▸ **LISTED RECORDS**
::::::::

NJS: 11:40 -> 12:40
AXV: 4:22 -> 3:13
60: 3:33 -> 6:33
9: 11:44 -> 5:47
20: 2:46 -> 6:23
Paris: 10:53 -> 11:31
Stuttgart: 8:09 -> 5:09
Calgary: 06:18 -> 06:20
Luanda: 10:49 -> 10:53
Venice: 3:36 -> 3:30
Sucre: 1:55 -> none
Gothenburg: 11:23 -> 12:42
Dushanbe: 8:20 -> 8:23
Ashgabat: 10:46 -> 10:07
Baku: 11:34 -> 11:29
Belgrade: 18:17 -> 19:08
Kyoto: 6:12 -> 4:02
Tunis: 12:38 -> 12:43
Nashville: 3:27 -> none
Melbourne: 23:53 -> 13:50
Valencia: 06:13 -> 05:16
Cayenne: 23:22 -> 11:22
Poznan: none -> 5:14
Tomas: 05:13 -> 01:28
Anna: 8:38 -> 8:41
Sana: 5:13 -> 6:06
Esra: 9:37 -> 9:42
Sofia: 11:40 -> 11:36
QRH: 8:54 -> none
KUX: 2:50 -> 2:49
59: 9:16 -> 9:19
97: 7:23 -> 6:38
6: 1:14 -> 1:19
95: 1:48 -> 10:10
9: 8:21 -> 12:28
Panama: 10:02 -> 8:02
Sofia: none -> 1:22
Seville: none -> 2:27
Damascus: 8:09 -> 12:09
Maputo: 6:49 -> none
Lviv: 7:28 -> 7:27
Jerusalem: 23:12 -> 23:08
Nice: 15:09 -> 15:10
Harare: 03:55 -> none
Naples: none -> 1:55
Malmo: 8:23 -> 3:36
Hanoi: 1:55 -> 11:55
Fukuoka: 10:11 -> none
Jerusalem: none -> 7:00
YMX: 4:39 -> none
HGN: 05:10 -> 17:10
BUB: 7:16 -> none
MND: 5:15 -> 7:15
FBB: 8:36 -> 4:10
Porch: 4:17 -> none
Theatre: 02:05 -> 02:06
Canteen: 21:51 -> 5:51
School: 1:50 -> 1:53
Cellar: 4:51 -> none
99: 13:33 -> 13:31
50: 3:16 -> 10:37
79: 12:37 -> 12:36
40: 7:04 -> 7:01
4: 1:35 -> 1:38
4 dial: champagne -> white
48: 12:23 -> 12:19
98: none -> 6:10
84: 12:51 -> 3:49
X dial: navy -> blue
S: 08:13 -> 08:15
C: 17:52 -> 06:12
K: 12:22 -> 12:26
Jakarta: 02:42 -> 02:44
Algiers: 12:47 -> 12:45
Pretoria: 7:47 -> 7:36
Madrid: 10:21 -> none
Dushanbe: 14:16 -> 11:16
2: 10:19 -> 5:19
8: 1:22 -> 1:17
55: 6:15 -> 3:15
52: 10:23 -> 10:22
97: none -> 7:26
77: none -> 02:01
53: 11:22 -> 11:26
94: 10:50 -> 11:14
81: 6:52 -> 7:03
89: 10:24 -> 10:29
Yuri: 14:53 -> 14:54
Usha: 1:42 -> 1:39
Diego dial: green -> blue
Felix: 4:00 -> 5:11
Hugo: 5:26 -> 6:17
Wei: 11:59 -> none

::::::::

▸ **OBJECTIVE**
Reproduce every line of the listing above verbatim, from the first line to the last, with no change to any character.

▸ **RESULT**
NJS: 11:40 -> 12:40
AXV: 4:22 -> 3:13
60: 3:33 -> 6:33
9: 11:44 -> 5:47
20: 2:46 -> 6:23
Paris: 10:53 -> 11:31
Stuttgart: 8:09 -> 5:09
Calgary: 06:18 -> 06:20
Luanda: 10:49 -> 10:53
Venice: 3:36 -> 3:30
Sucre: 1:55 -> none
Gothenburg: 11:23 -> 12:42
Dushanbe: 8:20 -> 8:23
Ashgabat: 10:46 -> 10:07
Baku: 11:34 -> 11:29
Belgrade: 18:17 -> 19:08
Kyoto: 6:12 -> 4:02
Tunis: 12:38 -> 12:43
Nashville: 3:27 -> none
Melbourne: 23:53 -> 13:50
Valencia: 06:13 -> 05:16
Cayenne: 23:22 -> 11:22
Poznan: none -> 5:14
Tomas: 05:13 -> 01:28
Anna: 8:38 -> 8:41
Sana: 5:13 -> 6:06
Esra: 9:37 -> 9:42
Sofia: 11:40 -> 11:36
QRH: 8:54 -> none
KUX: 2:50 -> 2:49
59: 9:16 -> 9:19
97: 7:23 -> 6:38
6: 1:14 -> 1:19
95: 1:48 -> 10:10
9: 8:21 -> 12:28
Panama: 10:02 -> 8:02
Sofia: none -> 1:22
Seville: none -> 2:27
Damascus: 8:09 -> 12:09
Maputo: 6:49 -> none
Lviv: 7:28 -> 7:27
Jerusalem: 23:12 -> 23:08
Nice: 15:09 -> 15:10
Harare: 03:55 -> none
Naples: none -> 1:55
Malmo: 8:23 -> 3:36
Hanoi: 1:55 -> 11:55
Fukuoka: 10:11 -> none
Jerusalem: none -> 7:00
YMX: 4:39 -> none
HGN: 05:10 -> 17:10
BUB: 7:16 -> none
MND: 5:15 -> 7:15
FBB: 8:36 -> 4:10
Porch: 4:17 -> none
Theatre: 02:05 -> 02:06
Canteen: 21:51 -> 5:51
School: 1:50 -> 1:53
Cellar: 4:51 -> none
99: 13:33 -> 13:31
50: 3:16 -> 10:37
79: 12:37 -> 12:36
40: 7:04 -> 7:01
4: 1:35 -> 1:38
4 dial: champagne -> white
48: 12:23 -> 12:19
98: none -> 6:10
84: 12:51 -> 3:49
X dial: navy -> blue
S: 08:13 -> 08:15
C: 17:52 -> 06:12
K: 12:22 -> 12:26
Jakarta: 02:42 -> 02:44
Algiers: 12:47 -> 12:45
Pretoria: 7:47 -> 7:36
Madrid: 10:21 -> none
Dushanbe: 14:16 -> 11:16
2: 10:19 -> 5:19
8: 1:22 -> 1:17
55: 6:15 -> 3:15
52: 10:23 -> 10:22
97: none -> 7:26
77: none -> 02:01
53: 11:22 -> 11:26
94: 10:50 -> 11:14
81: 6:52 -> 7:03
89: 10:24 -> 10:29
Yuri: 14:53 -> 14:54
Usha: 1:42 -> 1:39
Diego dial: green -> blue
Felix: 4:00 -> 5:11
Hugo: 5:26 -> 6:17
Wei: 11:59 -> none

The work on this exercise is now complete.